> _Stored dataset items_:

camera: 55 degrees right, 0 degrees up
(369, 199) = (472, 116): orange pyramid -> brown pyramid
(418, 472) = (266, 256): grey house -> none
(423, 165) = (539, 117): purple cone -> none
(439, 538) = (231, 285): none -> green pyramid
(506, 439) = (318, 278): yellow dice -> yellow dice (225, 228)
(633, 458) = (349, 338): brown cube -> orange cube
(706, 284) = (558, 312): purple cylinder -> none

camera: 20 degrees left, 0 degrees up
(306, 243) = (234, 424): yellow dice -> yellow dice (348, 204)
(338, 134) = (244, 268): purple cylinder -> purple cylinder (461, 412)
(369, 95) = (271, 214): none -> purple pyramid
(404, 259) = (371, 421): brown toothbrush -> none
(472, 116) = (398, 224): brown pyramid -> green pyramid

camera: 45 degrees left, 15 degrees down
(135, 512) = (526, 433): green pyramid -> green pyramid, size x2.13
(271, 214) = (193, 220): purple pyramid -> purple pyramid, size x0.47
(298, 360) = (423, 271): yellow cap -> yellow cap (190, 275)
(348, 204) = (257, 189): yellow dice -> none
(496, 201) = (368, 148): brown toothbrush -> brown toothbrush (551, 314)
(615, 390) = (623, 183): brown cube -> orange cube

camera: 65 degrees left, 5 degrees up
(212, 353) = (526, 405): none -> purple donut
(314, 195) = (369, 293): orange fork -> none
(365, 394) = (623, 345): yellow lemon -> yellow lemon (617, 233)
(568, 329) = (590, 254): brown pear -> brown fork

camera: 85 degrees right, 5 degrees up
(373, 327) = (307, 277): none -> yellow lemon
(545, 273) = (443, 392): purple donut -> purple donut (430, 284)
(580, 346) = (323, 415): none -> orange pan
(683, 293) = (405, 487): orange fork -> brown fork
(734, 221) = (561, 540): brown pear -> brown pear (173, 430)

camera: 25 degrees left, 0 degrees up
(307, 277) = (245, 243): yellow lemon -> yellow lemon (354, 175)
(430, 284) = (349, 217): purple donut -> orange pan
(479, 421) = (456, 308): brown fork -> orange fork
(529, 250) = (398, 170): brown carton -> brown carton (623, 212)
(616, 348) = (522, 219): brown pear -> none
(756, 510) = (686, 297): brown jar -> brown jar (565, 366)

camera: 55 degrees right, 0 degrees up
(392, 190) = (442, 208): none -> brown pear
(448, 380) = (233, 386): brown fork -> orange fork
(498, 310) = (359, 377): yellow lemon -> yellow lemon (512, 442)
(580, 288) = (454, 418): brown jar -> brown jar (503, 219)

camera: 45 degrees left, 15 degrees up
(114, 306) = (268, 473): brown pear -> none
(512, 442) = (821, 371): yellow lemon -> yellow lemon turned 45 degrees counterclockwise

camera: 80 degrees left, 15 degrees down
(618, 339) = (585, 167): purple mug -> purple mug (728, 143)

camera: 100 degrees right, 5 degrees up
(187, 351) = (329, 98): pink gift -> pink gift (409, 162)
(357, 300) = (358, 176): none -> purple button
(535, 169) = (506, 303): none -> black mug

> _Request_:
Copy out, word for word, the part of the entries above that begins at the line with "(423, 165) = (539, 117): purple cone -> none" and ends at the line with "(472, 116) = (398, 224): brown", including both.

> _Answer below_:
(423, 165) = (539, 117): purple cone -> none
(439, 538) = (231, 285): none -> green pyramid
(506, 439) = (318, 278): yellow dice -> yellow dice (225, 228)
(633, 458) = (349, 338): brown cube -> orange cube
(706, 284) = (558, 312): purple cylinder -> none

camera: 20 degrees left, 0 degrees up
(306, 243) = (234, 424): yellow dice -> yellow dice (348, 204)
(338, 134) = (244, 268): purple cylinder -> purple cylinder (461, 412)
(369, 95) = (271, 214): none -> purple pyramid
(404, 259) = (371, 421): brown toothbrush -> none
(472, 116) = (398, 224): brown pyramid -> green pyramid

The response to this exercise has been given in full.